=== EXERCISE TASK ===
Copy the records again, starting at the line that contains "Question: In the" and running to the end, with "camera" swapped for "viewer" and nothing else changed. Leave out the pictures.

=== SUPPLIED MATERIAL ===
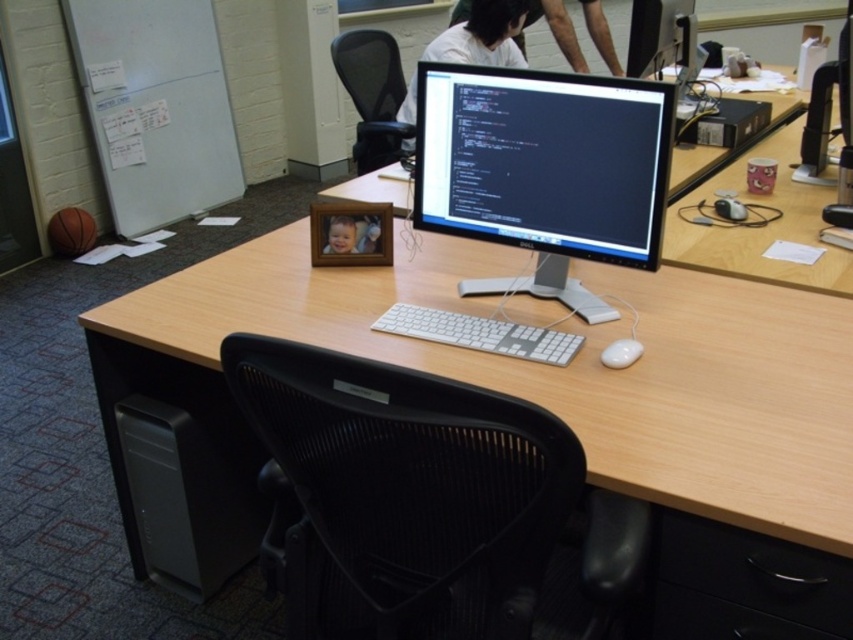
Does black plastic drawer at lower right appear under white matte shirt at upper center?

Correct, black plastic drawer at lower right is located below white matte shirt at upper center.

Who is more distant from viewer, [700,518] or [451,48]?

Point [451,48]

Identify the location of black plastic drawer at lower right. The image size is (853, 640). (746, 586).

Between black mesh swivel chair at center and black glossy monitor at center, which one appears on the left side from the viewer's perspective?

Positioned to the left is black mesh swivel chair at center.

Which is behind, point (340, 534) or point (666, 180)?

Positioned behind is point (666, 180).

Locate an element on the screen. The image size is (853, 640). black mesh swivel chair at center is located at coordinates (426, 502).

Can you confirm if black glossy monitor at center is wider than white plastic keyboard at center?

Indeed, black glossy monitor at center has a greater width compared to white plastic keyboard at center.

Who is more distant from viewer, (436, 186) or (392, 328)?

Positioned behind is point (436, 186).

Where is `black glossy monitor at center`? black glossy monitor at center is located at coordinates (543, 161).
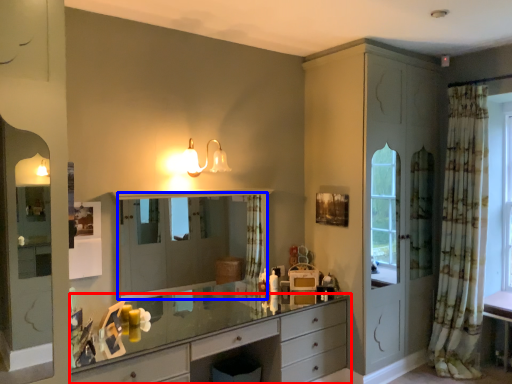
Question: Which object appears farthest to the camera in this image, chest of drawers (highlighted by a red box) or mirror (highlighted by a blue box)?

Choices:
 (A) chest of drawers
 (B) mirror

Answer: (B)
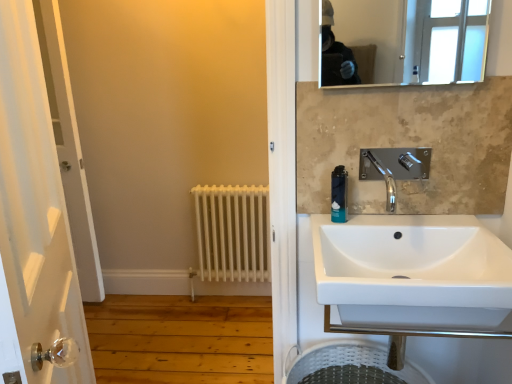
Find the location of a particular element. The width and height of the screenshot is (512, 384). vacant area in front of white matte radiator at lower left is located at coordinates (223, 331).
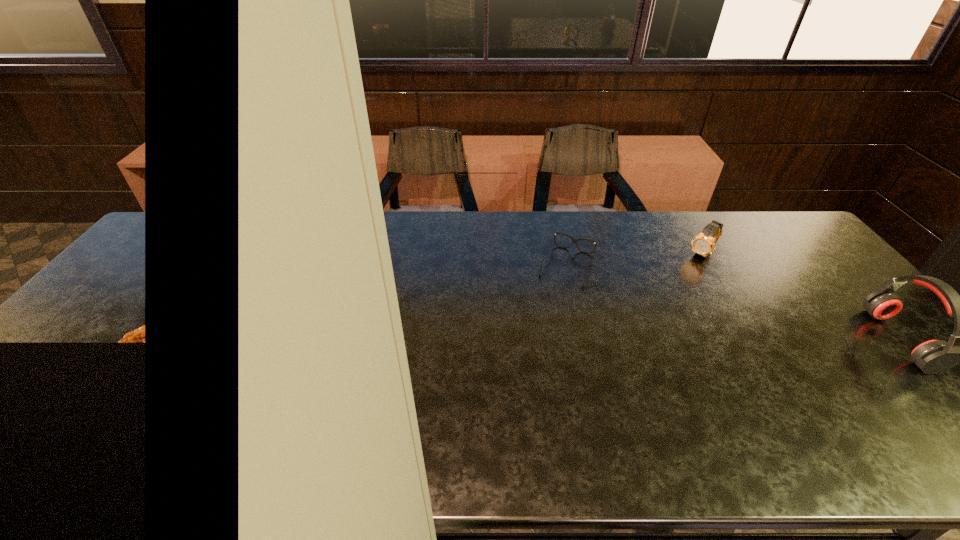
What are the coordinates of `the nearest object` in the screenshot? It's located at coord(935,356).

You are a GUI agent. You are given a task and a screenshot of the screen. Output one action in this format:
    pyautogui.click(x=<x>, y=<y>)
    Task: Click on the earphone
    This screenshot has height=540, width=960.
    Given the screenshot: What is the action you would take?
    pyautogui.click(x=935, y=356)

I want to click on the leftmost object, so click(x=573, y=240).

At what (x,y) coordinates should I click in order to perform the action: click on spectacles. Please return your answer as a coordinate pair (x, y). Looking at the image, I should click on (573, 240).

Where is `watch`? Image resolution: width=960 pixels, height=540 pixels. watch is located at coordinates (703, 244).

Find the location of a particular element. The height and width of the screenshot is (540, 960). the second object from right to left is located at coordinates (703, 244).

At what (x,y) coordinates should I click in order to perform the action: click on vacant region located on the ear cups of the earphone. Please return your answer as a coordinate pair (x, y). The image size is (960, 540). Looking at the image, I should click on (734, 340).

I want to click on free spot located 0.340m on the ear cups of the earphone, so click(x=754, y=340).

The image size is (960, 540). I want to click on vacant space located 0.360m on the ear cups of the earphone, so click(x=746, y=340).

This screenshot has height=540, width=960. Identify the location of vacant region located 0.050m with the lenses facing outward on the leftmost object. (556, 296).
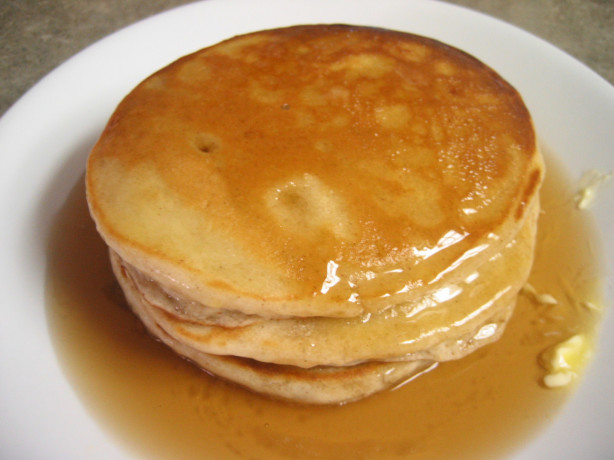
At what (x,y) coordinates should I click in order to perform the action: click on edge of plate. Please return your answer as a coordinate pair (x, y). Image resolution: width=614 pixels, height=460 pixels. Looking at the image, I should click on (589, 71), (87, 44).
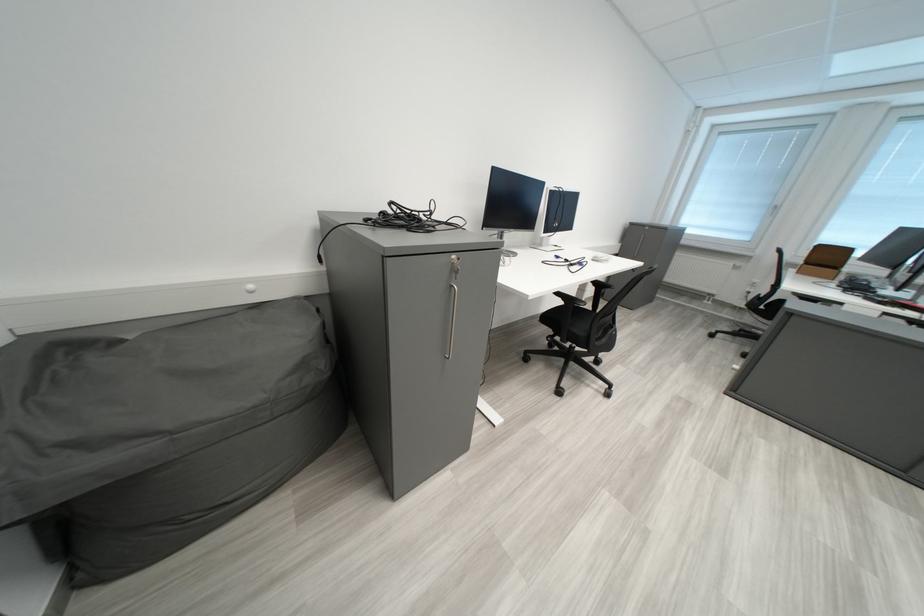
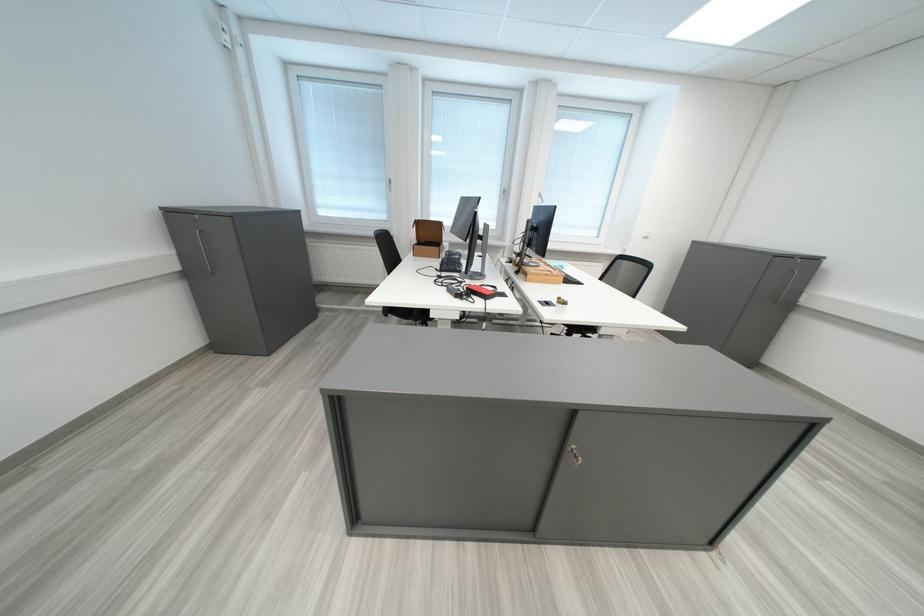
Find the pixel in the second image that matches the point at 855,280 in the first image.

(456, 256)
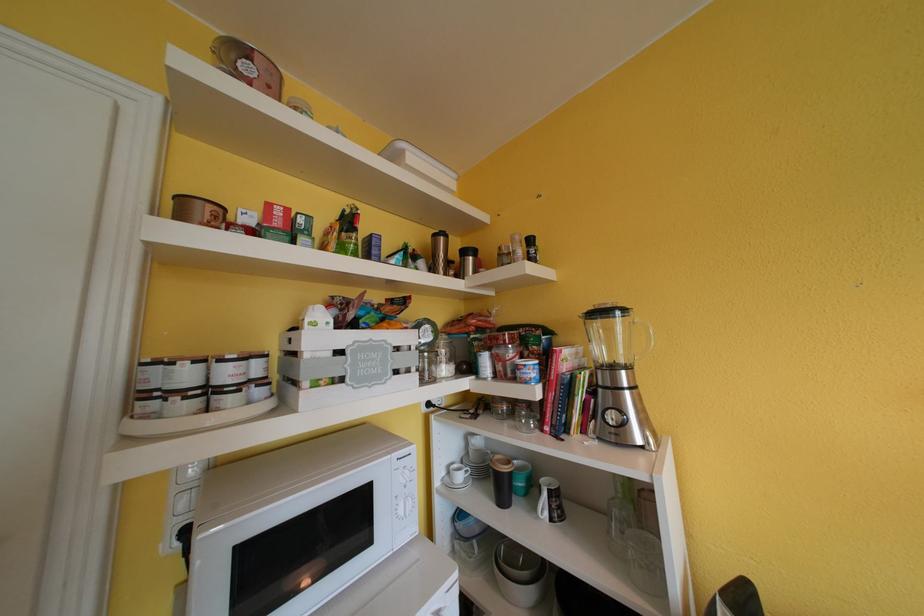
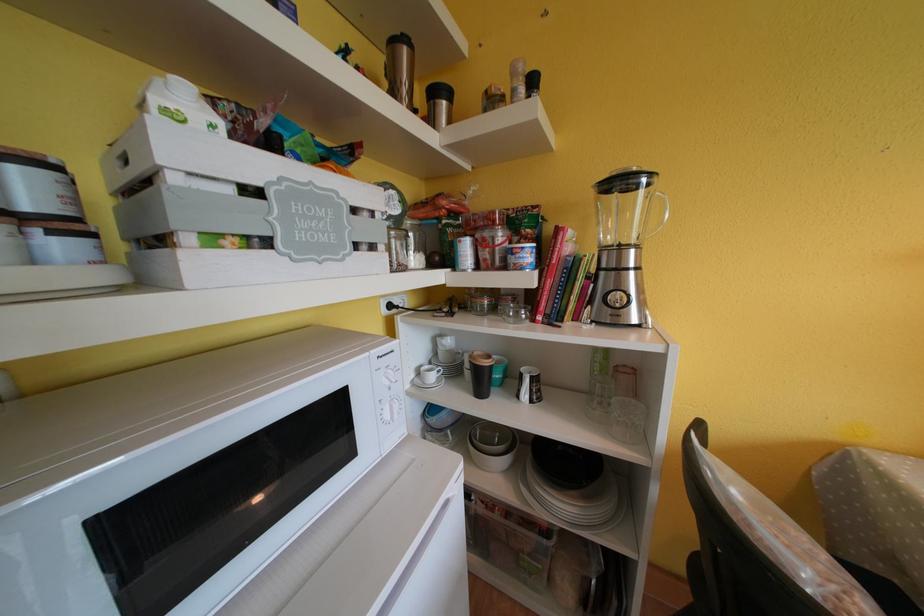
The images are taken continuously from a first-person perspective. In which direction are you moving?

The movement direction of the cameraman is left, forward.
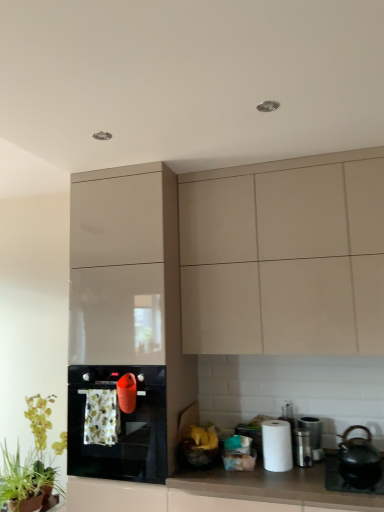
Question: Considering the relative positions of black ceramic sink at lower right and white paper at right in the image provided, is black ceramic sink at lower right to the right of white paper at right from the viewer's perspective?

Choices:
 (A) yes
 (B) no

Answer: (A)

Question: Is black ceramic sink at lower right facing towards white paper at right?

Choices:
 (A) yes
 (B) no

Answer: (B)

Question: Can you confirm if black ceramic sink at lower right is bigger than white paper at right?

Choices:
 (A) no
 (B) yes

Answer: (B)

Question: From the image's perspective, is black ceramic sink at lower right under white paper at right?

Choices:
 (A) yes
 (B) no

Answer: (A)

Question: Does black ceramic sink at lower right have a greater width compared to white paper at right?

Choices:
 (A) yes
 (B) no

Answer: (A)

Question: From a real-world perspective, is black ceramic sink at lower right located higher than white paper at right?

Choices:
 (A) no
 (B) yes

Answer: (A)

Question: Is satin silver canister at lower right, marked as the first appliance in a back-to-front arrangement, turned away from white matte countertop at lower center?

Choices:
 (A) yes
 (B) no

Answer: (B)

Question: From a real-world perspective, is satin silver canister at lower right, arranged as the second appliance when viewed from the front, beneath white matte countertop at lower center?

Choices:
 (A) no
 (B) yes

Answer: (A)

Question: Does satin silver canister at lower right, marked as the first appliance in a back-to-front arrangement, lie in front of white matte countertop at lower center?

Choices:
 (A) no
 (B) yes

Answer: (A)

Question: Could you tell me if satin silver canister at lower right, marked as the first appliance in a back-to-front arrangement, is facing white matte countertop at lower center?

Choices:
 (A) yes
 (B) no

Answer: (B)

Question: Is the surface of satin silver canister at lower right, marked as the first appliance in a back-to-front arrangement, in direct contact with white matte countertop at lower center?

Choices:
 (A) yes
 (B) no

Answer: (B)

Question: Is satin silver canister at lower right, arranged as the second appliance when viewed from the front, taller than white matte countertop at lower center?

Choices:
 (A) yes
 (B) no

Answer: (B)

Question: Does metallic silver trash can at lower right, marked as the 2th appliance in a back-to-front arrangement, have a greater width compared to green leafy plant at lower left, which is the 2th plant in front-to-back order?

Choices:
 (A) yes
 (B) no

Answer: (B)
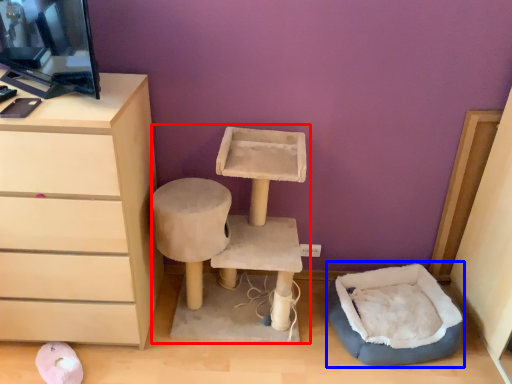
Question: Which point is closer to the camera, vanity (highlighted by a red box) or bean bag chair (highlighted by a blue box)?

Choices:
 (A) vanity
 (B) bean bag chair

Answer: (A)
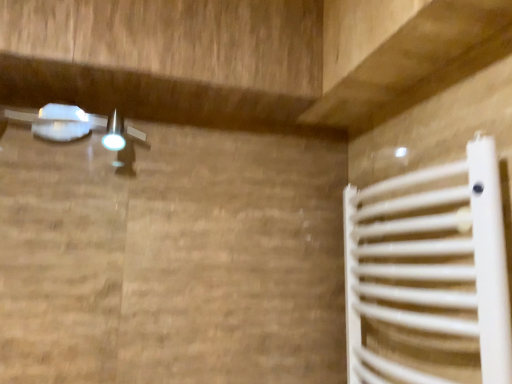
Question: Should I look upward or downward to see white matte radiator at lower right?

Choices:
 (A) down
 (B) up

Answer: (A)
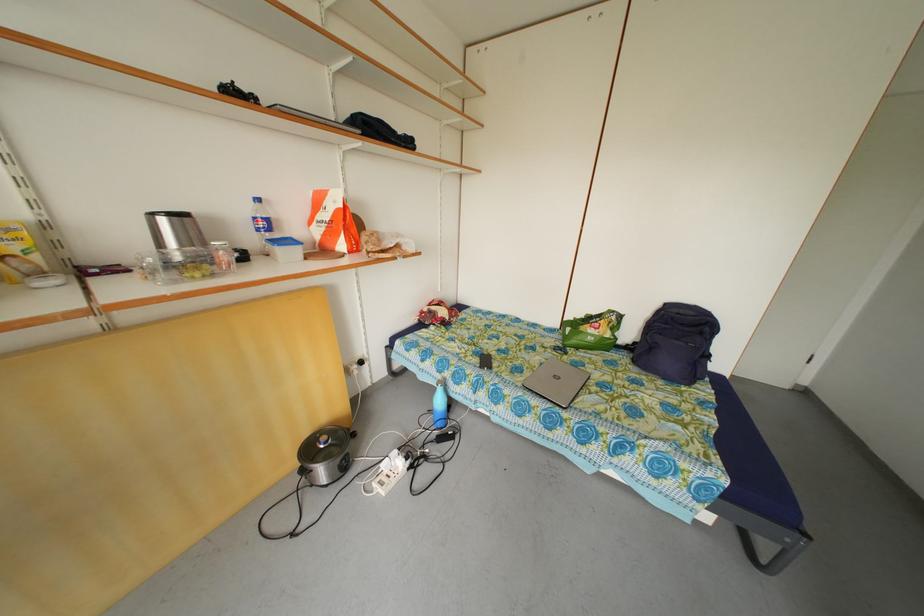
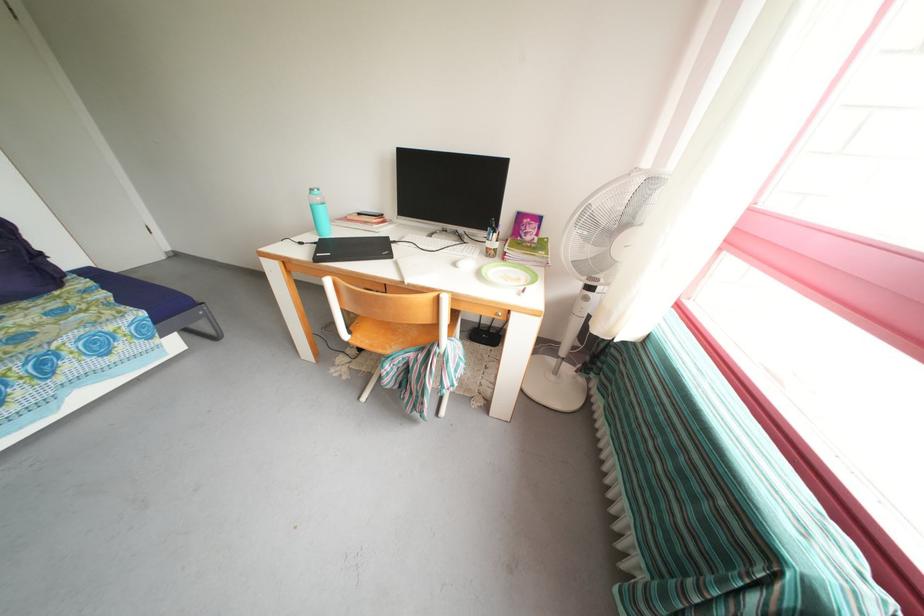
Where in the second image is the point corresponding to point (707, 376) from the first image?

(55, 276)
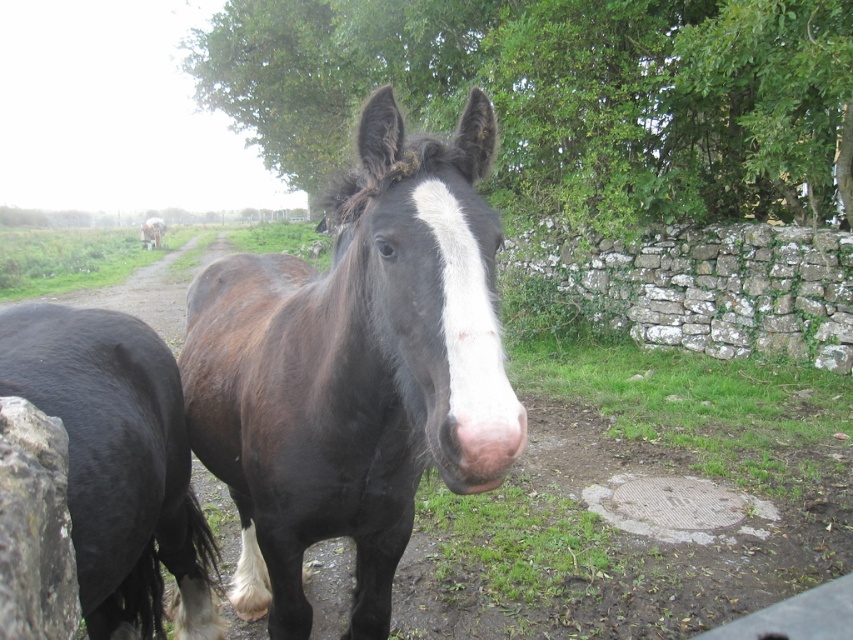
Is black glossy horse at left below weathered stone wall at center-right?

Correct, black glossy horse at left is located below weathered stone wall at center-right.

Does black glossy horse at left appear on the left side of weathered stone wall at center-right?

Indeed, black glossy horse at left is positioned on the left side of weathered stone wall at center-right.

Which is behind, point (115, 616) or point (769, 262)?

The point (769, 262) is more distant.

I want to click on black glossy horse at left, so click(119, 465).

Is shiny brown horse at center above weathered stone wall at center-right?

Incorrect, shiny brown horse at center is not positioned above weathered stone wall at center-right.

The width and height of the screenshot is (853, 640). What do you see at coordinates (355, 369) in the screenshot? I see `shiny brown horse at center` at bounding box center [355, 369].

Locate an element on the screen. shiny brown horse at center is located at coordinates (355, 369).

Is point (844, 296) positioned behind point (155, 246)?

No.

Is weathered stone wall at center-right closer to the viewer compared to white glossy donkey at center?

Yes, weathered stone wall at center-right is closer to the viewer.

Between point (706, 280) and point (160, 227), which one is positioned in front?

Point (706, 280) is in front.

You are a GUI agent. You are given a task and a screenshot of the screen. Output one action in this format:
    pyautogui.click(x=<x>, y=<y>)
    Task: Click on the weathered stone wall at center-right
    This screenshot has width=853, height=640.
    Given the screenshot: What is the action you would take?
    pyautogui.click(x=706, y=285)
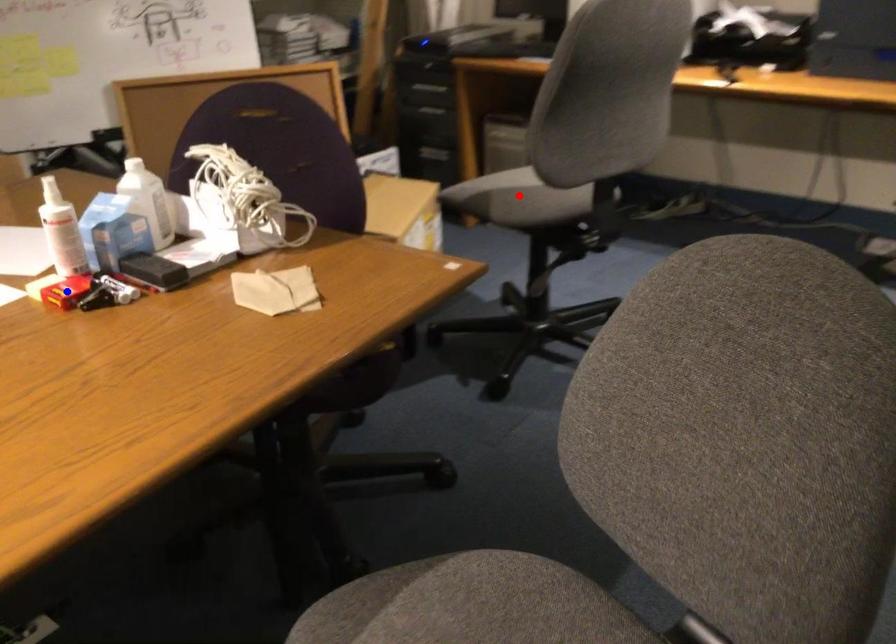
Question: In the image, two points are highlighted. Which point is nearer to the camera? Reply with the corresponding letter.

Choices:
 (A) blue point
 (B) red point

Answer: (A)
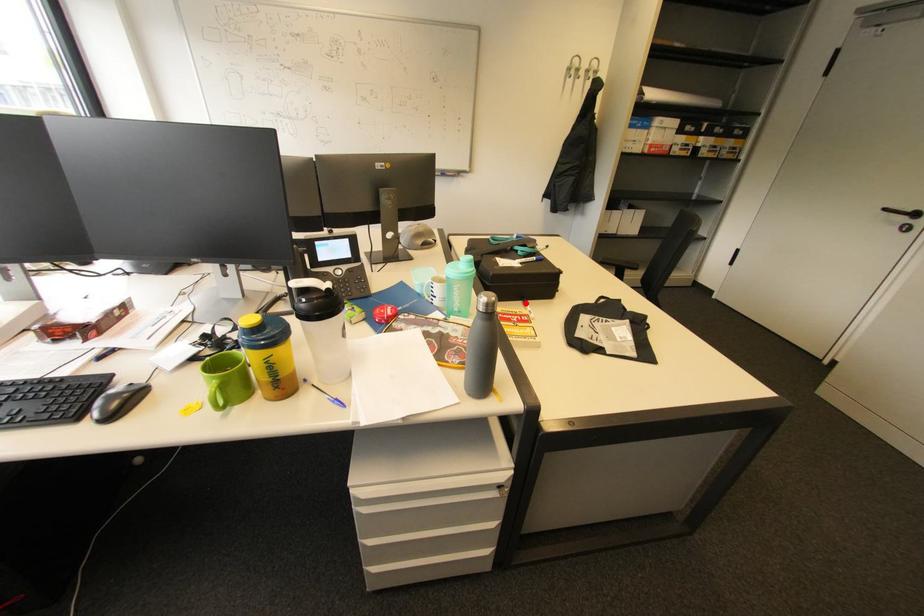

=== TASK ANSWER ===
Question: In the image, two points are highlighted. Which point is nearer to the viewer? Reply with the corresponding letter.

Choices:
 (A) blue point
 (B) red point

Answer: (A)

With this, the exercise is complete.